Change detection data
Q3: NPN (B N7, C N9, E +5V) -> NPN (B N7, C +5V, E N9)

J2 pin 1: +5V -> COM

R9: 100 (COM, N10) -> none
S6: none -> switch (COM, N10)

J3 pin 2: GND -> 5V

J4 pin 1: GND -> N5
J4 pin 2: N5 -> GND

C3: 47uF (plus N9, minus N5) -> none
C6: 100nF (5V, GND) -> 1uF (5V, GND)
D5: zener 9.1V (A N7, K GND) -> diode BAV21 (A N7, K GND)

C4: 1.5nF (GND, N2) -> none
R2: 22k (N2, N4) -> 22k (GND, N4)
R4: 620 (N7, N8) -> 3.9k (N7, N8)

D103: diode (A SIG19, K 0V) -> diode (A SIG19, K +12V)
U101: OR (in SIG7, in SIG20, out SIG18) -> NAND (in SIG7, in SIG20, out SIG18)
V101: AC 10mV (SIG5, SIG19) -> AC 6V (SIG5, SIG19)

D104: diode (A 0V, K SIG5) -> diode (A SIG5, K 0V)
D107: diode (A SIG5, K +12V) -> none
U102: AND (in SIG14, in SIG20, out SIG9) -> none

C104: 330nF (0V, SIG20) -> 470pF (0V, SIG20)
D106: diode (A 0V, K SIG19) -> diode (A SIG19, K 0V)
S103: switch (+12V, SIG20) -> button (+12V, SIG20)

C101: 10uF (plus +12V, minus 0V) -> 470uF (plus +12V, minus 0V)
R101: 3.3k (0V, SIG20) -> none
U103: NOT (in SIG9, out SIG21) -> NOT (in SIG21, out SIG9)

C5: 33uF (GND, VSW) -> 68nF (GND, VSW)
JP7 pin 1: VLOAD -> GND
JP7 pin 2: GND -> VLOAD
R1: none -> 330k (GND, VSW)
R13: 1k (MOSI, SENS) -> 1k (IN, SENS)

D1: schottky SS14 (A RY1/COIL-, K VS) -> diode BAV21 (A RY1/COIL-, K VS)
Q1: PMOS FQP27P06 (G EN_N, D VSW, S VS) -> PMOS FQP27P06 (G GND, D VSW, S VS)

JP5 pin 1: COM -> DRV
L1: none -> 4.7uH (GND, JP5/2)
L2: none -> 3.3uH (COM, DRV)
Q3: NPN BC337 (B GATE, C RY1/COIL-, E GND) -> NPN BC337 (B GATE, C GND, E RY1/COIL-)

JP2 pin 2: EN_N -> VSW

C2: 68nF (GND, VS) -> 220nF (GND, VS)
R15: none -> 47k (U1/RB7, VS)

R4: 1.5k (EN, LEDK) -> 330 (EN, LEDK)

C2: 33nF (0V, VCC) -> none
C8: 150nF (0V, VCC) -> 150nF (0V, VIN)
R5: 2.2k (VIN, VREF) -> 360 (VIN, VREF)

(WHAT IS BEING ASKED): Would you retype the lines above from the one with "D1: schottky SS14" down to the one with "C8: 150nF (0V, VCC) -> 150nF (0V, VIN)", word for word, both ends included and no other lines?

(TASK ANSWER):
D1: schottky SS14 (A RY1/COIL-, K VS) -> diode BAV21 (A RY1/COIL-, K VS)
Q1: PMOS FQP27P06 (G EN_N, D VSW, S VS) -> PMOS FQP27P06 (G GND, D VSW, S VS)

JP5 pin 1: COM -> DRV
L1: none -> 4.7uH (GND, JP5/2)
L2: none -> 3.3uH (COM, DRV)
Q3: NPN BC337 (B GATE, C RY1/COIL-, E GND) -> NPN BC337 (B GATE, C GND, E RY1/COIL-)

JP2 pin 2: EN_N -> VSW

C2: 68nF (GND, VS) -> 220nF (GND, VS)
R15: none -> 47k (U1/RB7, VS)

R4: 1.5k (EN, LEDK) -> 330 (EN, LEDK)

C2: 33nF (0V, VCC) -> none
C8: 150nF (0V, VCC) -> 150nF (0V, VIN)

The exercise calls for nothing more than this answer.